* **Description of the task**:
All that is wanted is a word-for-word copy of the data from its first line to the line containing "green hexagon: moved", both included.

[Start of section]

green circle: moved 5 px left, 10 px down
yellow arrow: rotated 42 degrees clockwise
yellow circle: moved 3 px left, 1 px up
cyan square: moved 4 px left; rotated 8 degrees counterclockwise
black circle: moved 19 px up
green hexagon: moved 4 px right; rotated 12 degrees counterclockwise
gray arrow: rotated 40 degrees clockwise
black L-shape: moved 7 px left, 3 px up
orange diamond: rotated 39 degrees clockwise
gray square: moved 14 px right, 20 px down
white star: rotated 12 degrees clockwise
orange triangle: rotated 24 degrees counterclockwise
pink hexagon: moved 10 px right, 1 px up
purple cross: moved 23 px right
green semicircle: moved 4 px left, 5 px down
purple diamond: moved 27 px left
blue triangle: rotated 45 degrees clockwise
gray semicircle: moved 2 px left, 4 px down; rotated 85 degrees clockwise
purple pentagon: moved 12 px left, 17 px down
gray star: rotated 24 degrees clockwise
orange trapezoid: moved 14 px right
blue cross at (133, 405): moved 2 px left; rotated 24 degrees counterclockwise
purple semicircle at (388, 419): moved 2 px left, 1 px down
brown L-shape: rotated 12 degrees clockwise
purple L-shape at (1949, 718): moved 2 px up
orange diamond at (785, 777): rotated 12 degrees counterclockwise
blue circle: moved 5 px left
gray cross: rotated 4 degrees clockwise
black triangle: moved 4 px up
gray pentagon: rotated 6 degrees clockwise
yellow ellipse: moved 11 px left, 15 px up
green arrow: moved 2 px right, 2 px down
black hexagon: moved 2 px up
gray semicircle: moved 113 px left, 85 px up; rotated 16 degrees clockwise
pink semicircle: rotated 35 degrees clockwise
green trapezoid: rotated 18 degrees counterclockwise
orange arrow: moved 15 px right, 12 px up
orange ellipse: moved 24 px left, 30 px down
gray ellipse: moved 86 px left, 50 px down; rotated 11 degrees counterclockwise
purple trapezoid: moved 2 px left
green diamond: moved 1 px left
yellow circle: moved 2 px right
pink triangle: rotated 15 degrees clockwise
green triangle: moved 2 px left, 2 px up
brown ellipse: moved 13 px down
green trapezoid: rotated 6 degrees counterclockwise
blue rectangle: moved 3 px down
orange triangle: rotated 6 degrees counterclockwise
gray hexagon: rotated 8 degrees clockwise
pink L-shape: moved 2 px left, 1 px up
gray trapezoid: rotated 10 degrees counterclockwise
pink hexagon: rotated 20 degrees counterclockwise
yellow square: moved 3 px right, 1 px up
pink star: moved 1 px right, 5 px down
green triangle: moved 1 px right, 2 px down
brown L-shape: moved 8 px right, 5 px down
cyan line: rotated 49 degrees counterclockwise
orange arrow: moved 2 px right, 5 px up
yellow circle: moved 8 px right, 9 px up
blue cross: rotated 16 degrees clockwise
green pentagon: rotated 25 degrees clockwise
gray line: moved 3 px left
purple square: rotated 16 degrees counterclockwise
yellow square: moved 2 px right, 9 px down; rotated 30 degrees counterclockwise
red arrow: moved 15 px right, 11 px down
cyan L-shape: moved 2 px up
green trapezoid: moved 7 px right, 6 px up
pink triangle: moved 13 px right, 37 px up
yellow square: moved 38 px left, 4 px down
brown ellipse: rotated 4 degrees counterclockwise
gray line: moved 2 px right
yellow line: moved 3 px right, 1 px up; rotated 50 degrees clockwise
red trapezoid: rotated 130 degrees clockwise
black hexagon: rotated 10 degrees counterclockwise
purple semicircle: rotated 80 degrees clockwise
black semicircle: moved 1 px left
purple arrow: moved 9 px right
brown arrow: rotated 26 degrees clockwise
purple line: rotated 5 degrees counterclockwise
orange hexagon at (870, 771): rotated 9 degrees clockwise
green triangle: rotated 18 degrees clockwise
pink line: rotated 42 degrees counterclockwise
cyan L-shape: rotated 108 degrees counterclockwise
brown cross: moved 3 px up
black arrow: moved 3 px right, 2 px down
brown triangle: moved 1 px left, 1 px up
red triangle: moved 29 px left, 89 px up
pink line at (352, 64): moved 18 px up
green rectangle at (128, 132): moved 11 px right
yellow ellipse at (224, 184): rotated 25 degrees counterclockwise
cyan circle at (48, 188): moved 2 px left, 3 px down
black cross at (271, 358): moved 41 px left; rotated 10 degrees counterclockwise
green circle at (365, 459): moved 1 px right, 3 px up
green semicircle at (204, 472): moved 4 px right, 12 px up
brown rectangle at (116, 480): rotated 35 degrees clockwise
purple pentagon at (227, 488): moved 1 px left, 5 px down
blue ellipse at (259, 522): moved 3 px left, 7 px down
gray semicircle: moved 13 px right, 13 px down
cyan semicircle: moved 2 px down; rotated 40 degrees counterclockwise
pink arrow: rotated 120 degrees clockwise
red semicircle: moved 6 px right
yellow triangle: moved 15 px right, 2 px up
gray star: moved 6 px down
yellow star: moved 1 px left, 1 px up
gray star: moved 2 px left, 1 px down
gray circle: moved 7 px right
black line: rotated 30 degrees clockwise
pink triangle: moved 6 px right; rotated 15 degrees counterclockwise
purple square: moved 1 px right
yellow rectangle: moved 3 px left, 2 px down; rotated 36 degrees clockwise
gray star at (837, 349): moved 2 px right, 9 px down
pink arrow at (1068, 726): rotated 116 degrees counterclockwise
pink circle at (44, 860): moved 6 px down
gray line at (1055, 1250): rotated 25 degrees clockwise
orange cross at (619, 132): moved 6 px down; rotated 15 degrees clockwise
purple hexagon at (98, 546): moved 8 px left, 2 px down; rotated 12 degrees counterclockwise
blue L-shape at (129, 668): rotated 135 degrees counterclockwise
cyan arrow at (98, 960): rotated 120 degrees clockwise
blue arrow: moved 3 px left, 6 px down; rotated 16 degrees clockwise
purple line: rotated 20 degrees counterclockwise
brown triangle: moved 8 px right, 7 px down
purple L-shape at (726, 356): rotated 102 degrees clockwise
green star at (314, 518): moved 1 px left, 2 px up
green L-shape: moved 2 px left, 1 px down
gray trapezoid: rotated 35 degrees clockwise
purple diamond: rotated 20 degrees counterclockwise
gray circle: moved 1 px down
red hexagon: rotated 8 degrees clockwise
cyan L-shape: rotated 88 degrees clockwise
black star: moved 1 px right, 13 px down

[End of section]

* **Solved exercise**:
green circle: moved 5 px left, 10 px down
yellow arrow: rotated 42 degrees clockwise
yellow circle: moved 3 px left, 1 px up
cyan square: moved 4 px left; rotated 8 degrees counterclockwise
black circle: moved 19 px up
green hexagon: moved 4 px right; rotated 12 degrees counterclockwise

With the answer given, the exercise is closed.